[EXERCISE PROMPT] Retype the records in full, and please keep the pictures out of the copy.

[AVAILABLE DATA]
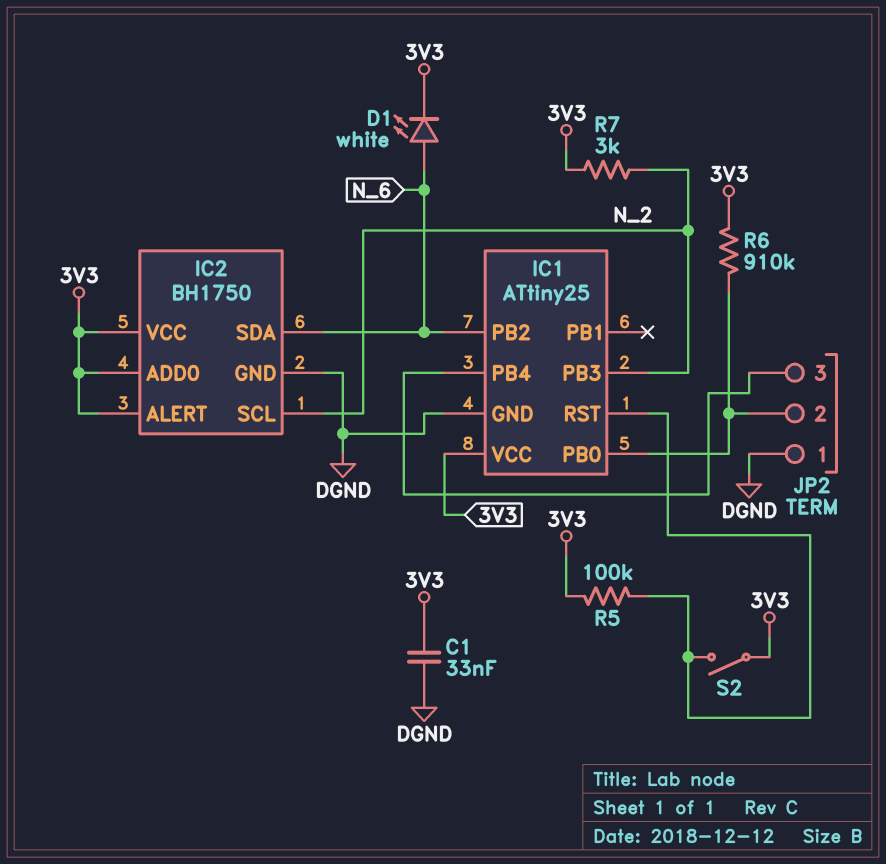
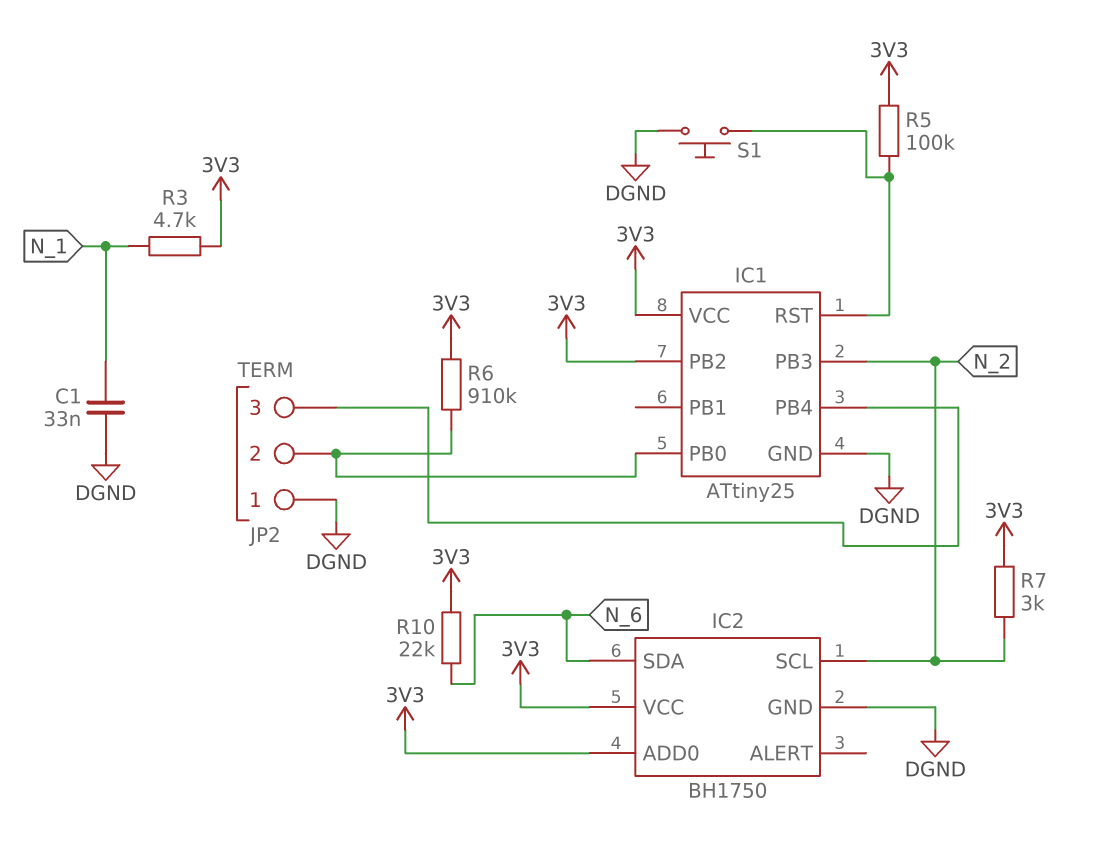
C1: 33nF (3V3, DGND) -> 33nF (DGND, N_1)
D1: LED white (A N_6, K 3V3) -> none
IC1 pin PB2: N_6 -> 3V3
IC2 pin ALERT: 3V3 -> none
R3: none -> 4.7k (3V3, N_1)
R10: none -> 22k (3V3, N_6)
S1: none -> button (DGND, IC1/RST)
S2: switch (3V3, IC1/RST) -> none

[EXERCISE ANSWER]
C1: 33nF (3V3, DGND) -> 33nF (DGND, N_1)
D1: LED white (A N_6, K 3V3) -> none
IC1 pin PB2: N_6 -> 3V3
IC2 pin ALERT: 3V3 -> none
R3: none -> 4.7k (3V3, N_1)
R10: none -> 22k (3V3, N_6)
S1: none -> button (DGND, IC1/RST)
S2: switch (3V3, IC1/RST) -> none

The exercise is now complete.